▶ **REQUIREMENT**: Go to the line that contains "purple heart: 2 -> 4". Restate that line and each one after it exactly, through the end of the records, without pictures.

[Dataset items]
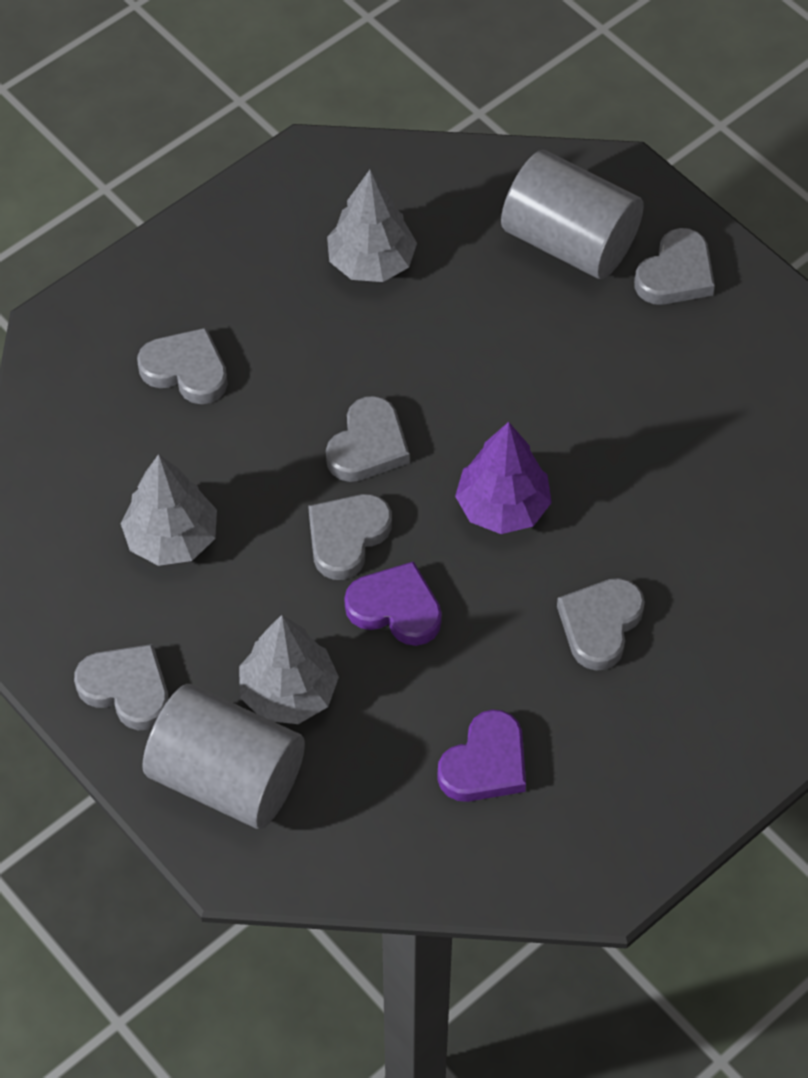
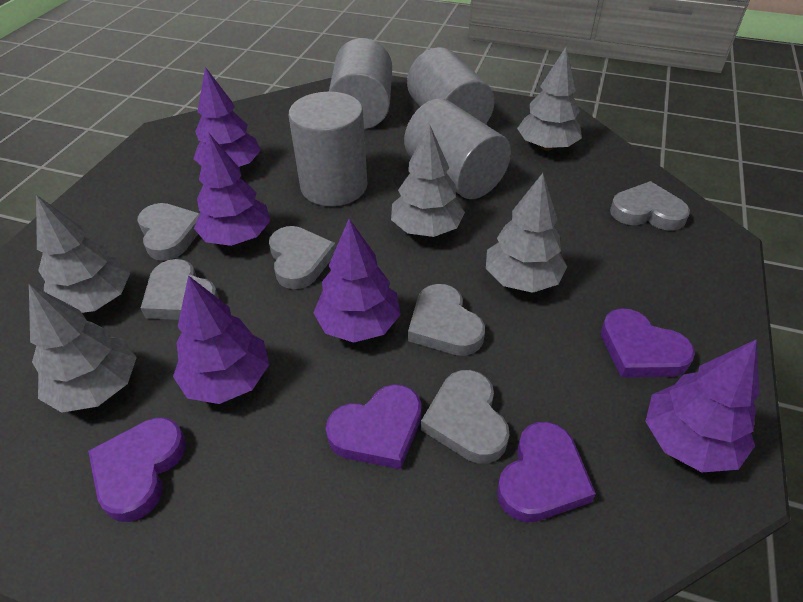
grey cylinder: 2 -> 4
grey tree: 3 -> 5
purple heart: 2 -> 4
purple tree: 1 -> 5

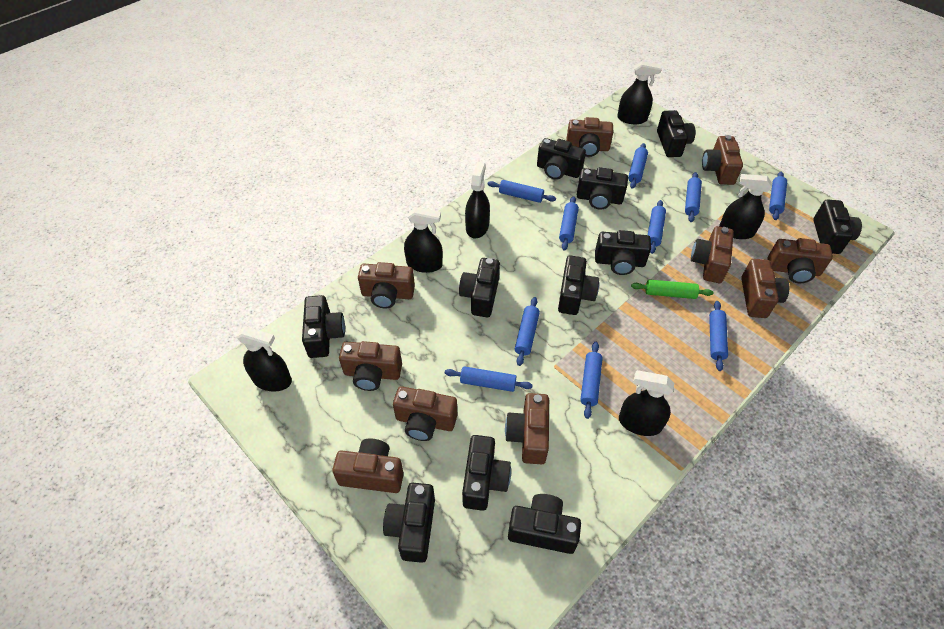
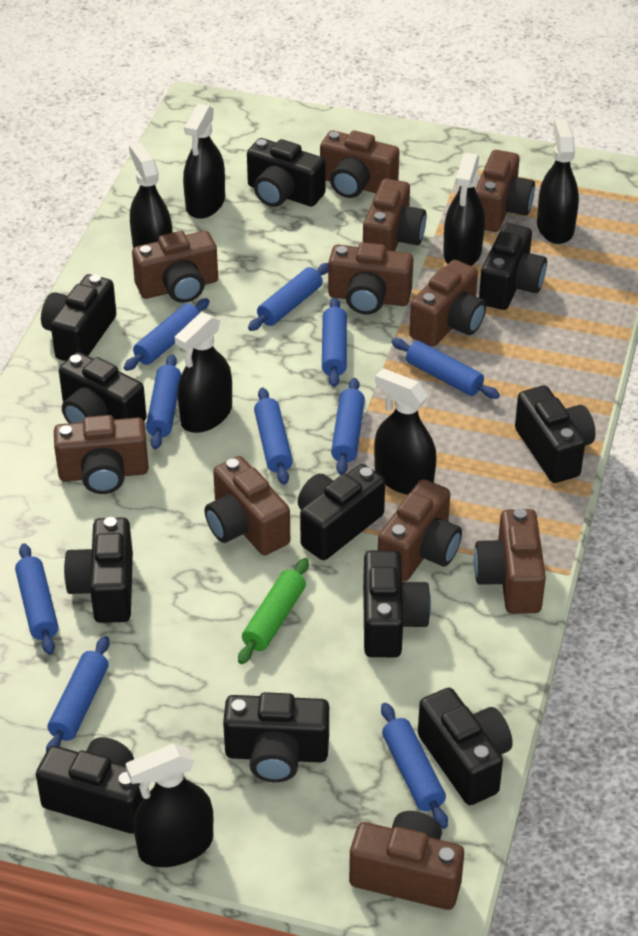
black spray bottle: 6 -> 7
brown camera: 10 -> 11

▶ **EXERCISE SOLUTION**:
purple heart: 2 -> 4
purple tree: 1 -> 5

black spray bottle: 6 -> 7
brown camera: 10 -> 11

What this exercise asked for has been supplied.